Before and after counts
★ ★ ★ ★ ★

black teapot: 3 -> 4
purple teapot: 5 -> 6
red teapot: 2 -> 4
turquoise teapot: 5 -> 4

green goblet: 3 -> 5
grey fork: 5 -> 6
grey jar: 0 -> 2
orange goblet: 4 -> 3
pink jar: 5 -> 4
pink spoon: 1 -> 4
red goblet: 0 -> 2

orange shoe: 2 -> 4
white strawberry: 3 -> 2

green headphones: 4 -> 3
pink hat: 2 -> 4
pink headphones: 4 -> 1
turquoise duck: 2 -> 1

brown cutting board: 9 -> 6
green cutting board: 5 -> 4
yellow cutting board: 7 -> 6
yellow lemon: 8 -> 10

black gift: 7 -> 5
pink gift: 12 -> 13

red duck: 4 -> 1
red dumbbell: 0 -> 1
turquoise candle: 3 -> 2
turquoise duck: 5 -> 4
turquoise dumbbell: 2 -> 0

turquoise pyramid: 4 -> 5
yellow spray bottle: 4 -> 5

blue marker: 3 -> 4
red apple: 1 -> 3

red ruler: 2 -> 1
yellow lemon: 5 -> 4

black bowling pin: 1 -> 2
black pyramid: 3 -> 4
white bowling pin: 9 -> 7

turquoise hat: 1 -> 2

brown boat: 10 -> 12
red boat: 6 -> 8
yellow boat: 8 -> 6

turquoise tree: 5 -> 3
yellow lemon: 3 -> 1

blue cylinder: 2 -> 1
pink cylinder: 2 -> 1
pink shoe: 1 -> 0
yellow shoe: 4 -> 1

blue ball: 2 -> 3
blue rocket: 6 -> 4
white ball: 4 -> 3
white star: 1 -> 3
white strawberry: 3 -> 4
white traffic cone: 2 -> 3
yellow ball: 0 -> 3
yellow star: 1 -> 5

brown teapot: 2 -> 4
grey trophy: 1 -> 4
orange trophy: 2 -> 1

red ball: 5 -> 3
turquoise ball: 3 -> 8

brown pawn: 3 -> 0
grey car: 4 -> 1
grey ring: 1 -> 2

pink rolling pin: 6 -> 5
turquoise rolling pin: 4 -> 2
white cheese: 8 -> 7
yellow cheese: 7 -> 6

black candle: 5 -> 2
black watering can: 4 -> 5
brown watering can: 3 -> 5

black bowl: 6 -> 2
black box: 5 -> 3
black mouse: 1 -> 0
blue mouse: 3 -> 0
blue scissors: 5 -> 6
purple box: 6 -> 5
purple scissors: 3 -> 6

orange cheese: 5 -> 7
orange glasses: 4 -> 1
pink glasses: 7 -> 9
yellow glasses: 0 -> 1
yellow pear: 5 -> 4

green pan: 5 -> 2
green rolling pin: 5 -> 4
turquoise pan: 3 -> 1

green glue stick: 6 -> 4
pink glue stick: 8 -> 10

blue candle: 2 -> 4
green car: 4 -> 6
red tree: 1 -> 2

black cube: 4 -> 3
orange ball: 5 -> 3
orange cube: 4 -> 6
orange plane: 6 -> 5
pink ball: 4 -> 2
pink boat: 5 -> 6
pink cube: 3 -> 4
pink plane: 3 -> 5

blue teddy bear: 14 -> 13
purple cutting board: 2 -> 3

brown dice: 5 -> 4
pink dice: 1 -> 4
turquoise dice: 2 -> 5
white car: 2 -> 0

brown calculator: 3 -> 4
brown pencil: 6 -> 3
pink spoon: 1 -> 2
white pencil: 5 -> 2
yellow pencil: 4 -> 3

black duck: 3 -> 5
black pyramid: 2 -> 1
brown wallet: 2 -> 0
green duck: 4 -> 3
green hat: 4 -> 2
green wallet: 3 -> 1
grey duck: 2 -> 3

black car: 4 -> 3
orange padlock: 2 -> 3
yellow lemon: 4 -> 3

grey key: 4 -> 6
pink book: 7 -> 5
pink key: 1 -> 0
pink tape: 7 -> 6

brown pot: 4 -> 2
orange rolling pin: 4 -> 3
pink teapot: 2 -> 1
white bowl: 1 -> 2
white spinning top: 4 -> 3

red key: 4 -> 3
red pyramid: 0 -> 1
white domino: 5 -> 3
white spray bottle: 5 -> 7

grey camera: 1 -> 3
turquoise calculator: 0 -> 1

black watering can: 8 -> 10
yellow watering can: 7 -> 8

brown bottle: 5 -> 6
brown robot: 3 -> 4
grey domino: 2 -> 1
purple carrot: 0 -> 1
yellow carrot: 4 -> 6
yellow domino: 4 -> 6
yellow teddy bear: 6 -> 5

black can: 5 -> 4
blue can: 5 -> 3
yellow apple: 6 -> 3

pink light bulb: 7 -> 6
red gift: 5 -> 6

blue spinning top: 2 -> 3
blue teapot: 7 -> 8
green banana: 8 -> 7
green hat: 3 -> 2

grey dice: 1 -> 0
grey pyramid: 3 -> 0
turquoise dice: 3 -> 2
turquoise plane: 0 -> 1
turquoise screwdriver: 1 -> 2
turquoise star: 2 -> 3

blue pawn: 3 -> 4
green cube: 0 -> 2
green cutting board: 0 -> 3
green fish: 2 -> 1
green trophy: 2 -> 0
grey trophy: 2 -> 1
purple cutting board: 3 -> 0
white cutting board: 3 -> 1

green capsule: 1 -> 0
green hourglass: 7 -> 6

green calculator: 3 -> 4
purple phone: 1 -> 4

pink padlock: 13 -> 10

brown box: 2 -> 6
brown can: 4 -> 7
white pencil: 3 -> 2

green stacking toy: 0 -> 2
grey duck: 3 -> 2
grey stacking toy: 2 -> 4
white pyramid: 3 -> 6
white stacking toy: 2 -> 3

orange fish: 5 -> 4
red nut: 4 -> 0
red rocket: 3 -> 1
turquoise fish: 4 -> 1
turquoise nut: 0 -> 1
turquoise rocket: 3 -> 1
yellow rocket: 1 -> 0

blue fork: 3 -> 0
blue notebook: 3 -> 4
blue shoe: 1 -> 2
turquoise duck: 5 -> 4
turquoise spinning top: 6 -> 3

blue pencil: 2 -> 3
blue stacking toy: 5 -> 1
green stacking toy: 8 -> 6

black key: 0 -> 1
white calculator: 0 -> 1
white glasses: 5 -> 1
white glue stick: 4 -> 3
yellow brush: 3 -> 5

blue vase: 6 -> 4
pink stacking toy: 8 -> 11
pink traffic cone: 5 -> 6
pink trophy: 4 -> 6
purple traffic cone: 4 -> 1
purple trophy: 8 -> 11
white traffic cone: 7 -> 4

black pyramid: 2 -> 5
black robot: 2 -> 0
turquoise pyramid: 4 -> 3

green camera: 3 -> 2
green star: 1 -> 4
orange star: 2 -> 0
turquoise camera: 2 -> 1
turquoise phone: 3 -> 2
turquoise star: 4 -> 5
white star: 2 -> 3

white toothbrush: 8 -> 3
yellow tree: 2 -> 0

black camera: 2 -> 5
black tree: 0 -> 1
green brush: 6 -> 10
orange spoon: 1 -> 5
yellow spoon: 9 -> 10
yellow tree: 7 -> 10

★ ★ ★ ★ ★

• What the task requires
Every record above is to be given again precisely.

• Solution below
black teapot: 3 -> 4
purple teapot: 5 -> 6
red teapot: 2 -> 4
turquoise teapot: 5 -> 4

green goblet: 3 -> 5
grey fork: 5 -> 6
grey jar: 0 -> 2
orange goblet: 4 -> 3
pink jar: 5 -> 4
pink spoon: 1 -> 4
red goblet: 0 -> 2

orange shoe: 2 -> 4
white strawberry: 3 -> 2

green headphones: 4 -> 3
pink hat: 2 -> 4
pink headphones: 4 -> 1
turquoise duck: 2 -> 1

brown cutting board: 9 -> 6
green cutting board: 5 -> 4
yellow cutting board: 7 -> 6
yellow lemon: 8 -> 10

black gift: 7 -> 5
pink gift: 12 -> 13

red duck: 4 -> 1
red dumbbell: 0 -> 1
turquoise candle: 3 -> 2
turquoise duck: 5 -> 4
turquoise dumbbell: 2 -> 0

turquoise pyramid: 4 -> 5
yellow spray bottle: 4 -> 5

blue marker: 3 -> 4
red apple: 1 -> 3

red ruler: 2 -> 1
yellow lemon: 5 -> 4

black bowling pin: 1 -> 2
black pyramid: 3 -> 4
white bowling pin: 9 -> 7

turquoise hat: 1 -> 2

brown boat: 10 -> 12
red boat: 6 -> 8
yellow boat: 8 -> 6

turquoise tree: 5 -> 3
yellow lemon: 3 -> 1

blue cylinder: 2 -> 1
pink cylinder: 2 -> 1
pink shoe: 1 -> 0
yellow shoe: 4 -> 1

blue ball: 2 -> 3
blue rocket: 6 -> 4
white ball: 4 -> 3
white star: 1 -> 3
white strawberry: 3 -> 4
white traffic cone: 2 -> 3
yellow ball: 0 -> 3
yellow star: 1 -> 5

brown teapot: 2 -> 4
grey trophy: 1 -> 4
orange trophy: 2 -> 1

red ball: 5 -> 3
turquoise ball: 3 -> 8

brown pawn: 3 -> 0
grey car: 4 -> 1
grey ring: 1 -> 2

pink rolling pin: 6 -> 5
turquoise rolling pin: 4 -> 2
white cheese: 8 -> 7
yellow cheese: 7 -> 6

black candle: 5 -> 2
black watering can: 4 -> 5
brown watering can: 3 -> 5

black bowl: 6 -> 2
black box: 5 -> 3
black mouse: 1 -> 0
blue mouse: 3 -> 0
blue scissors: 5 -> 6
purple box: 6 -> 5
purple scissors: 3 -> 6

orange cheese: 5 -> 7
orange glasses: 4 -> 1
pink glasses: 7 -> 9
yellow glasses: 0 -> 1
yellow pear: 5 -> 4

green pan: 5 -> 2
green rolling pin: 5 -> 4
turquoise pan: 3 -> 1

green glue stick: 6 -> 4
pink glue stick: 8 -> 10

blue candle: 2 -> 4
green car: 4 -> 6
red tree: 1 -> 2

black cube: 4 -> 3
orange ball: 5 -> 3
orange cube: 4 -> 6
orange plane: 6 -> 5
pink ball: 4 -> 2
pink boat: 5 -> 6
pink cube: 3 -> 4
pink plane: 3 -> 5

blue teddy bear: 14 -> 13
purple cutting board: 2 -> 3

brown dice: 5 -> 4
pink dice: 1 -> 4
turquoise dice: 2 -> 5
white car: 2 -> 0

brown calculator: 3 -> 4
brown pencil: 6 -> 3
pink spoon: 1 -> 2
white pencil: 5 -> 2
yellow pencil: 4 -> 3

black duck: 3 -> 5
black pyramid: 2 -> 1
brown wallet: 2 -> 0
green duck: 4 -> 3
green hat: 4 -> 2
green wallet: 3 -> 1
grey duck: 2 -> 3

black car: 4 -> 3
orange padlock: 2 -> 3
yellow lemon: 4 -> 3

grey key: 4 -> 6
pink book: 7 -> 5
pink key: 1 -> 0
pink tape: 7 -> 6

brown pot: 4 -> 2
orange rolling pin: 4 -> 3
pink teapot: 2 -> 1
white bowl: 1 -> 2
white spinning top: 4 -> 3

red key: 4 -> 3
red pyramid: 0 -> 1
white domino: 5 -> 3
white spray bottle: 5 -> 7

grey camera: 1 -> 3
turquoise calculator: 0 -> 1

black watering can: 8 -> 10
yellow watering can: 7 -> 8

brown bottle: 5 -> 6
brown robot: 3 -> 4
grey domino: 2 -> 1
purple carrot: 0 -> 1
yellow carrot: 4 -> 6
yellow domino: 4 -> 6
yellow teddy bear: 6 -> 5

black can: 5 -> 4
blue can: 5 -> 3
yellow apple: 6 -> 3

pink light bulb: 7 -> 6
red gift: 5 -> 6

blue spinning top: 2 -> 3
blue teapot: 7 -> 8
green banana: 8 -> 7
green hat: 3 -> 2

grey dice: 1 -> 0
grey pyramid: 3 -> 0
turquoise dice: 3 -> 2
turquoise plane: 0 -> 1
turquoise screwdriver: 1 -> 2
turquoise star: 2 -> 3

blue pawn: 3 -> 4
green cube: 0 -> 2
green cutting board: 0 -> 3
green fish: 2 -> 1
green trophy: 2 -> 0
grey trophy: 2 -> 1
purple cutting board: 3 -> 0
white cutting board: 3 -> 1

green capsule: 1 -> 0
green hourglass: 7 -> 6

green calculator: 3 -> 4
purple phone: 1 -> 4

pink padlock: 13 -> 10

brown box: 2 -> 6
brown can: 4 -> 7
white pencil: 3 -> 2

green stacking toy: 0 -> 2
grey duck: 3 -> 2
grey stacking toy: 2 -> 4
white pyramid: 3 -> 6
white stacking toy: 2 -> 3

orange fish: 5 -> 4
red nut: 4 -> 0
red rocket: 3 -> 1
turquoise fish: 4 -> 1
turquoise nut: 0 -> 1
turquoise rocket: 3 -> 1
yellow rocket: 1 -> 0

blue fork: 3 -> 0
blue notebook: 3 -> 4
blue shoe: 1 -> 2
turquoise duck: 5 -> 4
turquoise spinning top: 6 -> 3

blue pencil: 2 -> 3
blue stacking toy: 5 -> 1
green stacking toy: 8 -> 6

black key: 0 -> 1
white calculator: 0 -> 1
white glasses: 5 -> 1
white glue stick: 4 -> 3
yellow brush: 3 -> 5

blue vase: 6 -> 4
pink stacking toy: 8 -> 11
pink traffic cone: 5 -> 6
pink trophy: 4 -> 6
purple traffic cone: 4 -> 1
purple trophy: 8 -> 11
white traffic cone: 7 -> 4

black pyramid: 2 -> 5
black robot: 2 -> 0
turquoise pyramid: 4 -> 3

green camera: 3 -> 2
green star: 1 -> 4
orange star: 2 -> 0
turquoise camera: 2 -> 1
turquoise phone: 3 -> 2
turquoise star: 4 -> 5
white star: 2 -> 3

white toothbrush: 8 -> 3
yellow tree: 2 -> 0

black camera: 2 -> 5
black tree: 0 -> 1
green brush: 6 -> 10
orange spoon: 1 -> 5
yellow spoon: 9 -> 10
yellow tree: 7 -> 10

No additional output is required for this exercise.